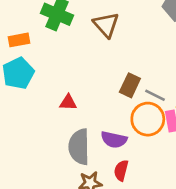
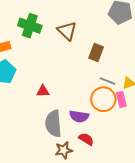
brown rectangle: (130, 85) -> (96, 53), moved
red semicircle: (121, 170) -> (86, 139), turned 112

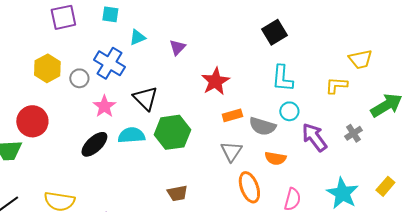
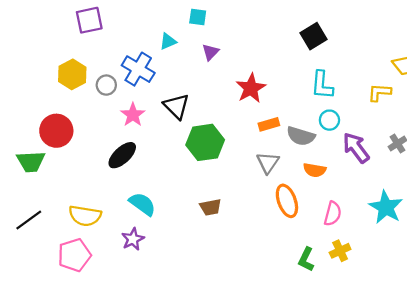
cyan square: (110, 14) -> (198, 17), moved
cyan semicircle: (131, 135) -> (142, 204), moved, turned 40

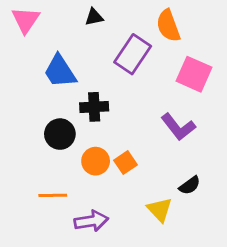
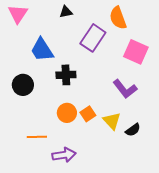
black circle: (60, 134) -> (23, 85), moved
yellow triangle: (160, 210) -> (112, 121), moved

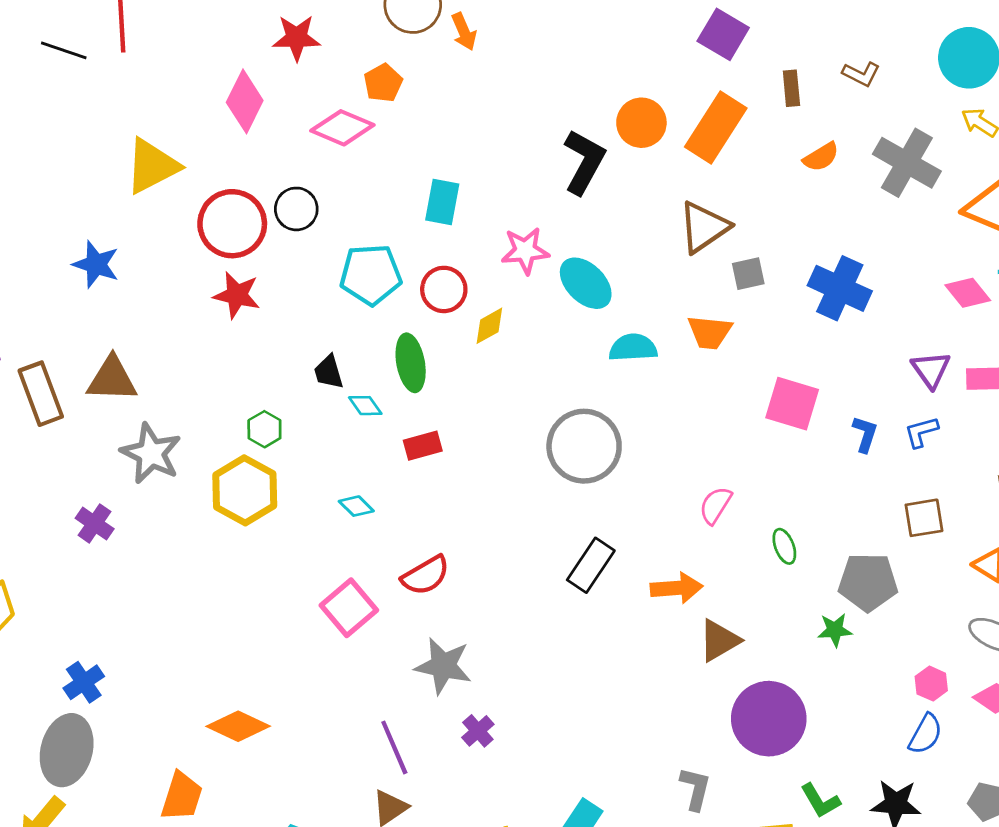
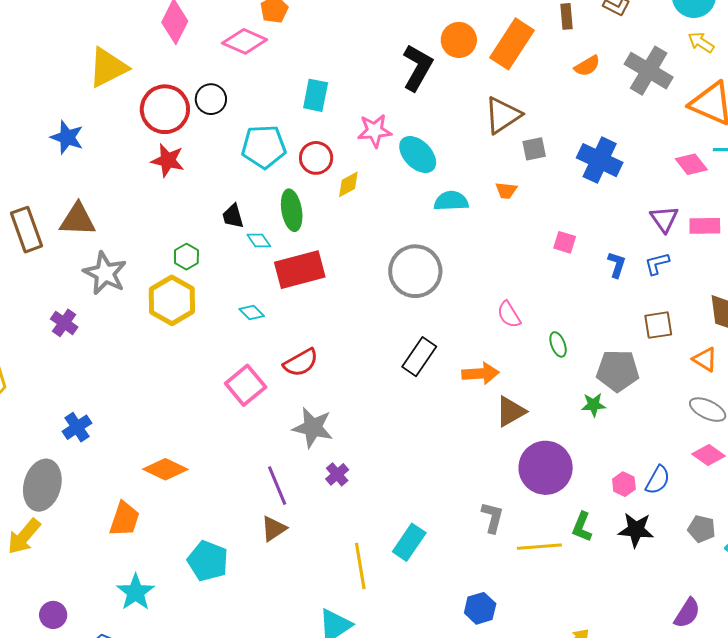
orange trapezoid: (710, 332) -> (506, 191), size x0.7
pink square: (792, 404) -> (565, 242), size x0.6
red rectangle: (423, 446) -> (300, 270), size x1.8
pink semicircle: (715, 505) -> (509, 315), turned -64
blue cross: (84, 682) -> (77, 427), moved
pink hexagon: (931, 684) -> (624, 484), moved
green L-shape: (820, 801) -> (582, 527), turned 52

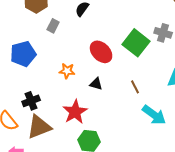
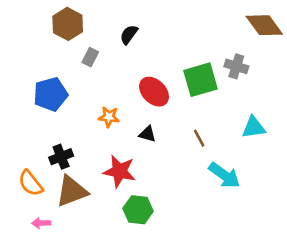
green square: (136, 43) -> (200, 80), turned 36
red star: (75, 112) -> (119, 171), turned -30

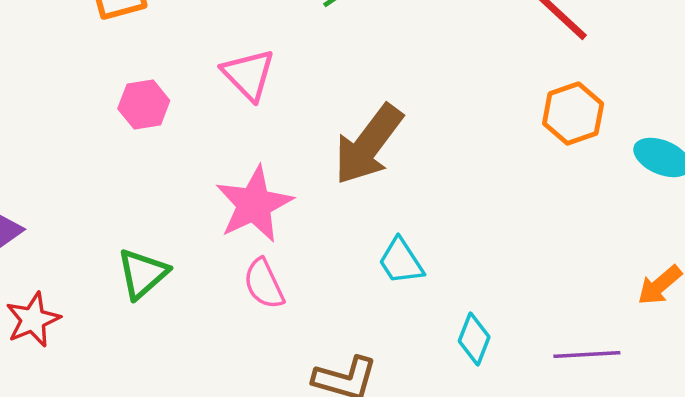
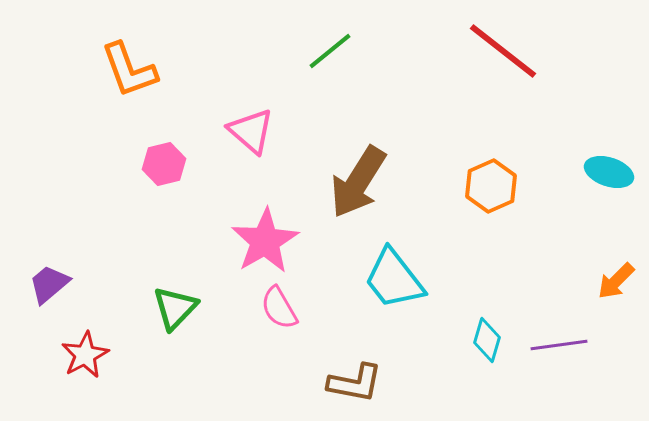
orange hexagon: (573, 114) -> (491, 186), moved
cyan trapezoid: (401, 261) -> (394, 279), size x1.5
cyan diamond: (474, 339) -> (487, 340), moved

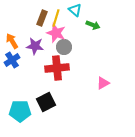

--

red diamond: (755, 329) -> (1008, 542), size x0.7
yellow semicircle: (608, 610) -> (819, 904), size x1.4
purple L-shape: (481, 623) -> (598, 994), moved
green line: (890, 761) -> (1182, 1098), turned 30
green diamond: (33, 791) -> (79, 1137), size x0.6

--

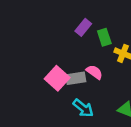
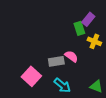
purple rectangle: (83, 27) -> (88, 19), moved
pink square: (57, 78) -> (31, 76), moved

--

▶ YOUR ASSIGNMENT
Pull every line containing "diamond" from the entries above and copy it.

▶ SOLUTION FOR THIS TASK
cyan diamond: (474, 339) -> (487, 340), moved
red diamond: (755, 329) -> (1008, 542), size x0.7
green diamond: (33, 791) -> (79, 1137), size x0.6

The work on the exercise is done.